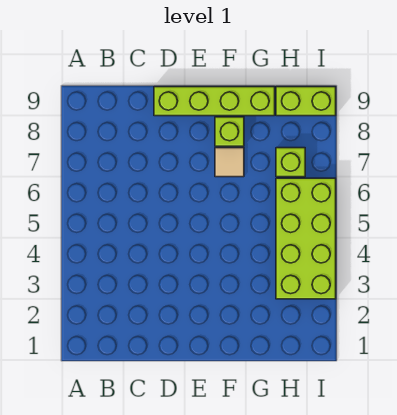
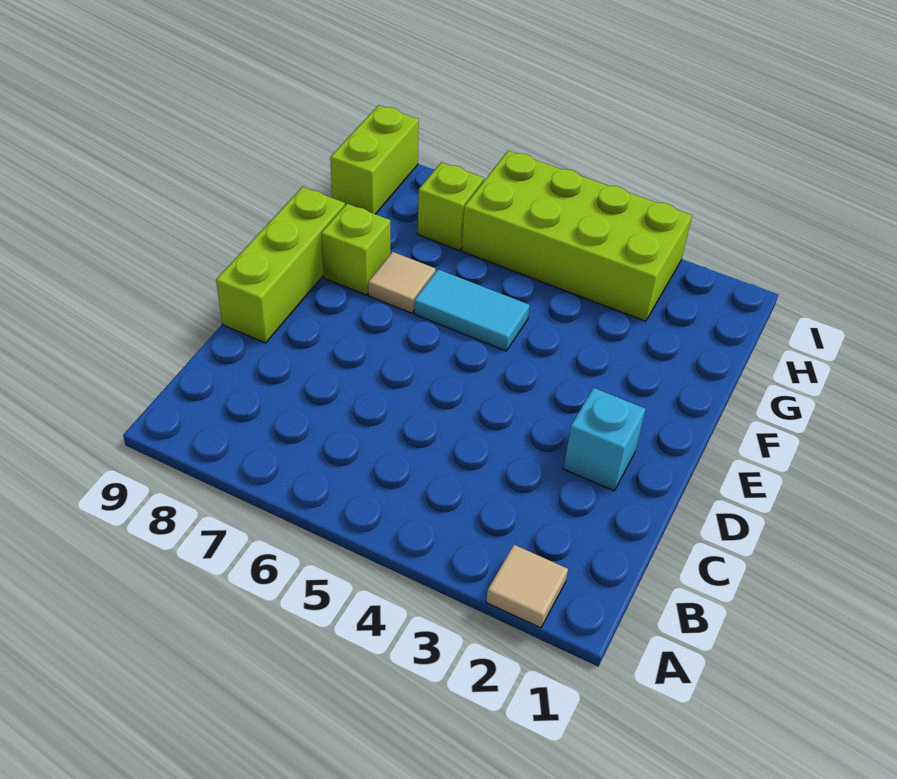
none -> tan tile A2 level 1
none -> cyan brick D2 level 1
lime brick D9:G9 level 1 -> lime brick D9:F9 level 1
none -> cyan tile F5:F6 level 1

> [PROBLEM REQUIREMENTS]: Using the data above, tally each line that has the string "cyan" and report only the sum.

> [EXERCISE OUTPUT]: 2